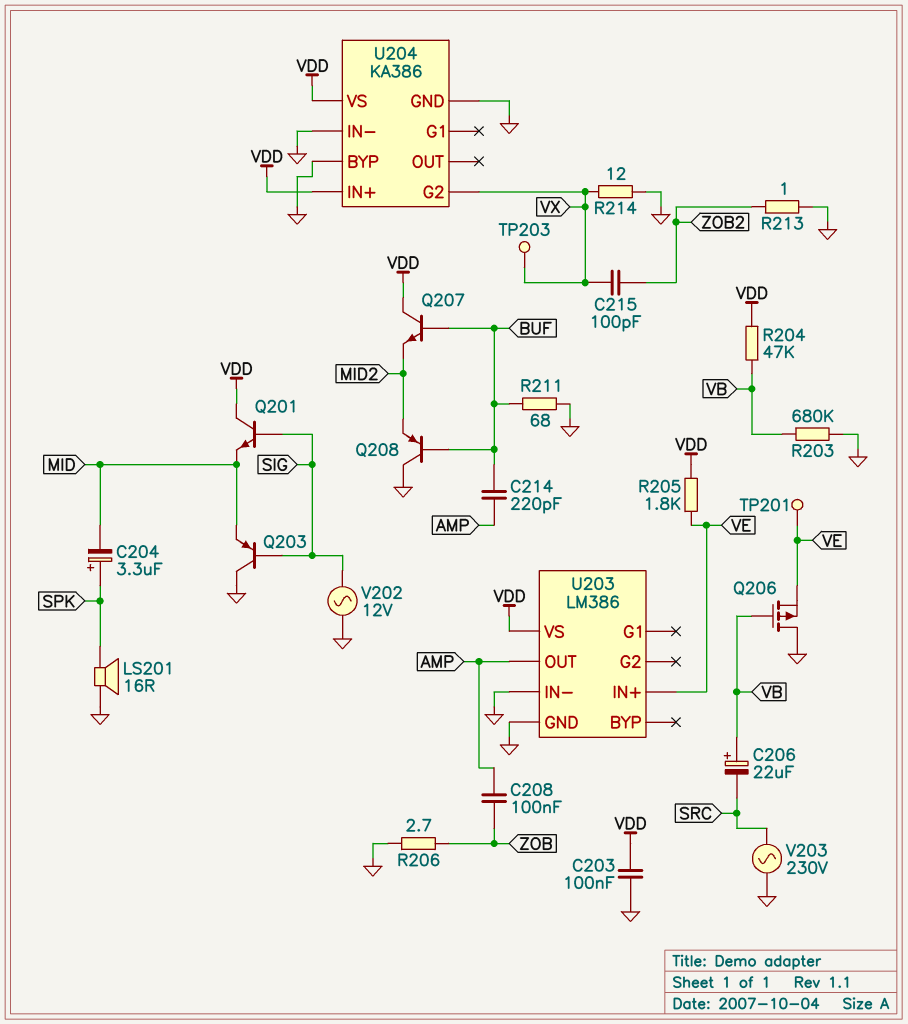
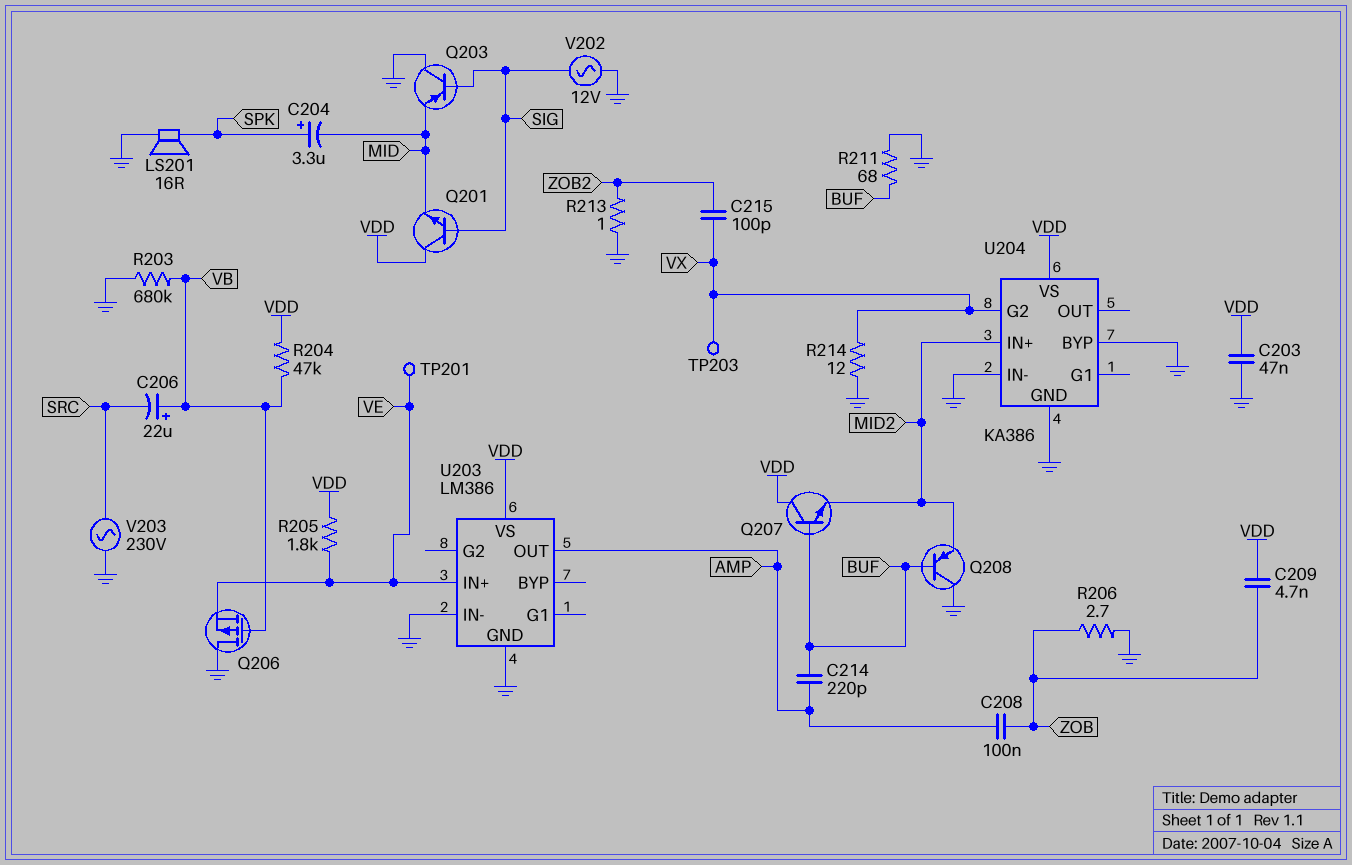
C203: 100nF (GND, VDD) -> 47nF (GND, VDD)
C209: none -> 4.7nF (VDD, ZOB)
U204 pin IN+: VDD -> MID2

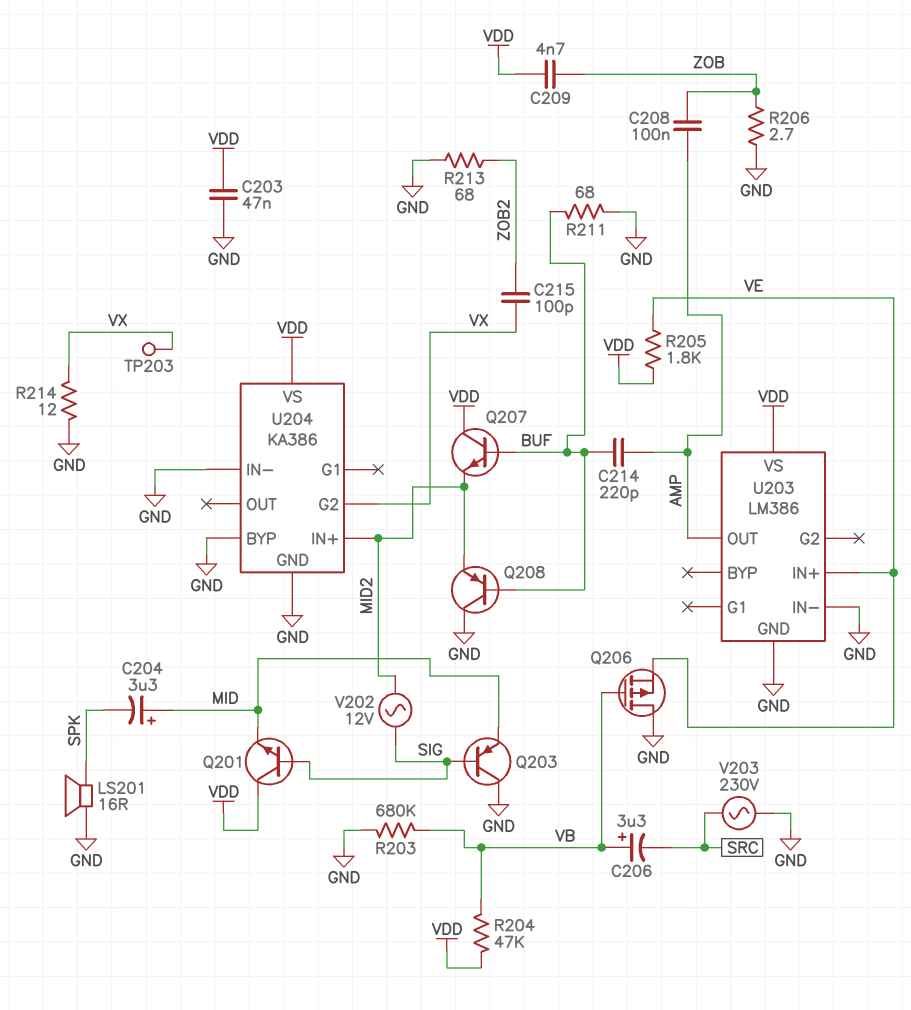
C204: 3.3uF (plus SPK, minus MID) -> 3.3uF (plus MID, minus SPK)
C206: 22uF (plus VB, minus SRC) -> 3.3uF (plus VB, minus SRC)
R213: 1 (GND, ZOB2) -> 68 (GND, ZOB2)
TP201: test point (VE) -> none
V202: AC 12V (GND, SIG) -> AC 12V (MID2, SIG)

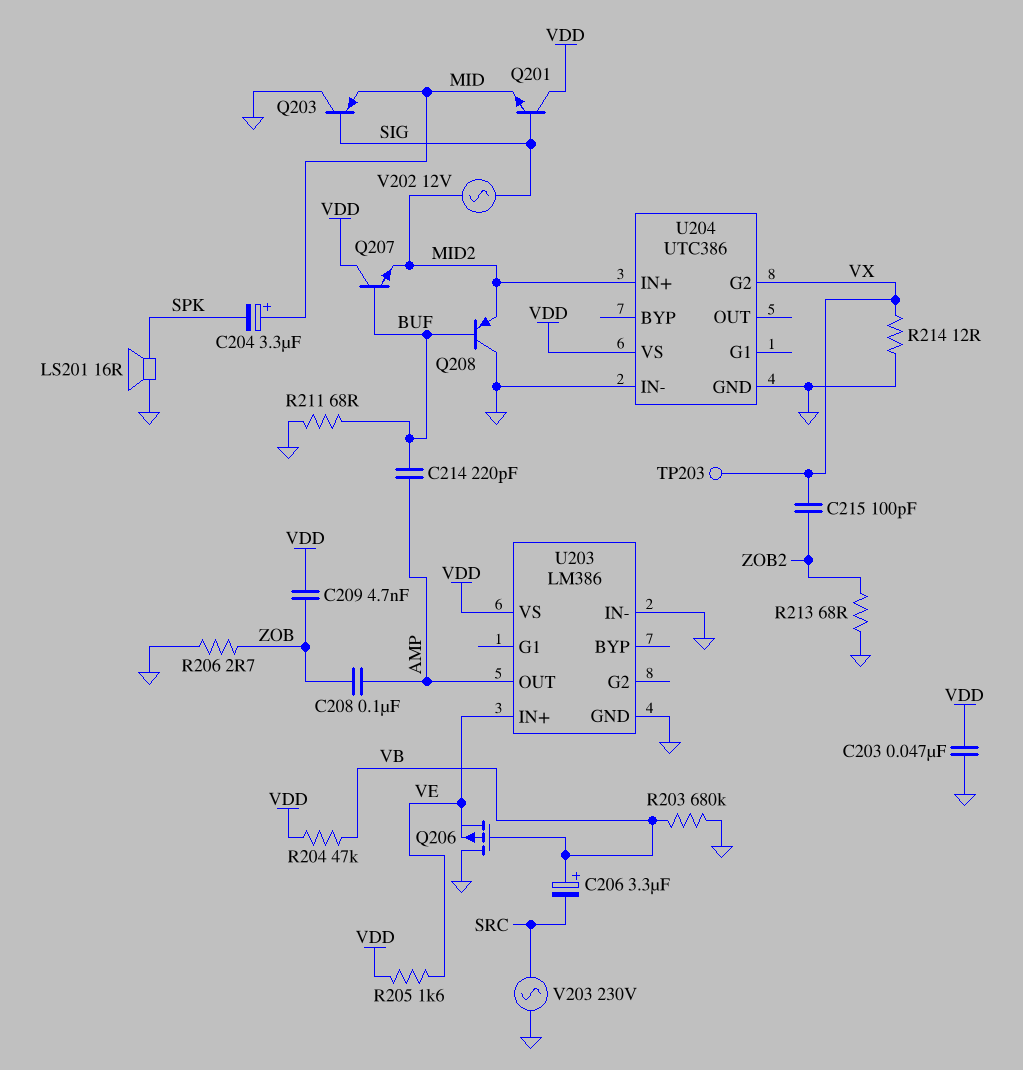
R205: 1.8k (VDD, VE) -> 1.6k (VDD, VE)
U204: KA386 -> UTC386
U204 pin BYP: GND -> none

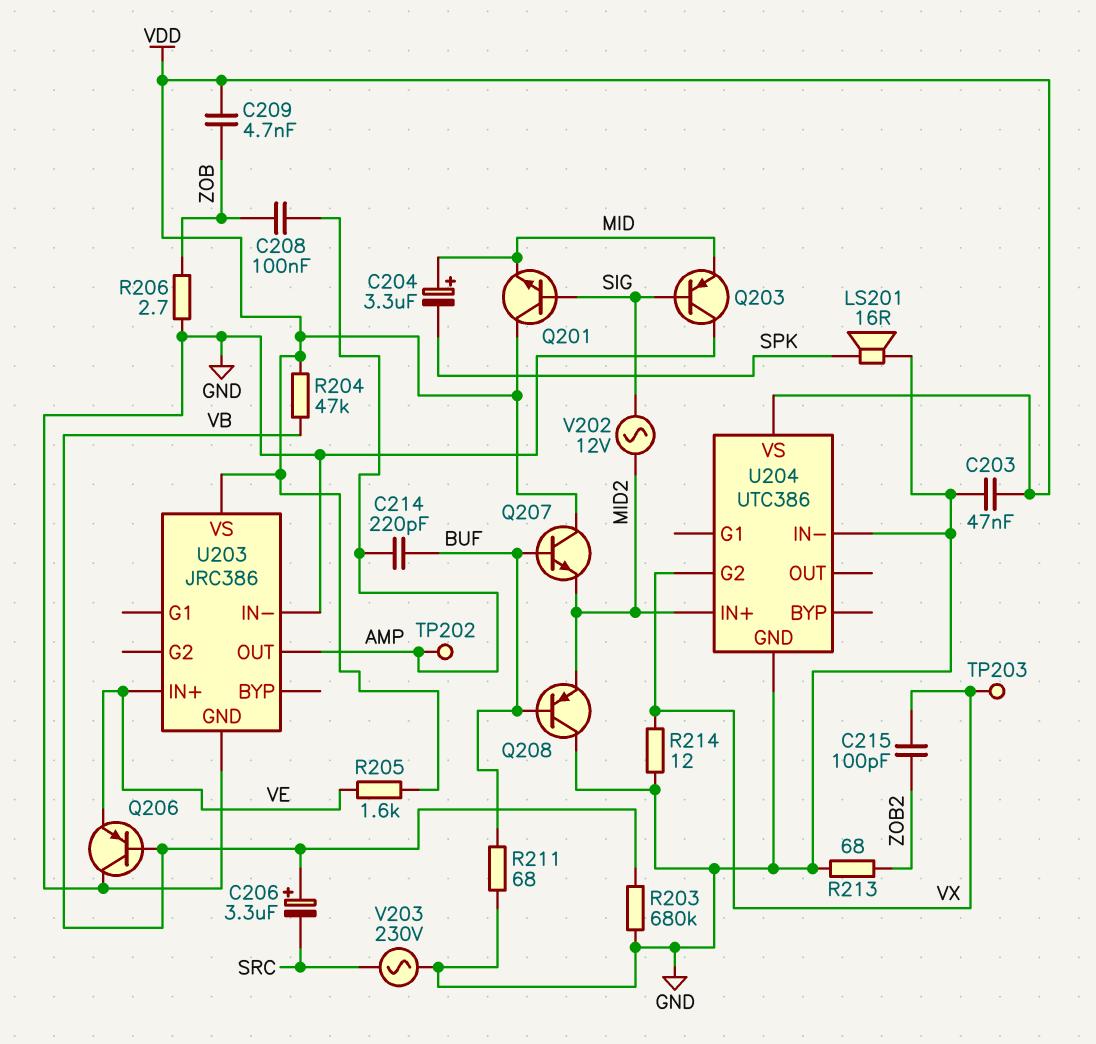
Q206: PMOS (G VB, D GND, S VE) -> PNP (B VB, C GND, E VE)
TP202: none -> test point (AMP)
U203: LM386 -> JRC386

━━━━━━━━━━━━━━━━━━━━

## What is being asked
Every line from the line containing "Q206: PMOS (G" to the last line of the material above must be repeated exactly, and no other line.

## Written response
Q206: PMOS (G VB, D GND, S VE) -> PNP (B VB, C GND, E VE)
TP202: none -> test point (AMP)
U203: LM386 -> JRC386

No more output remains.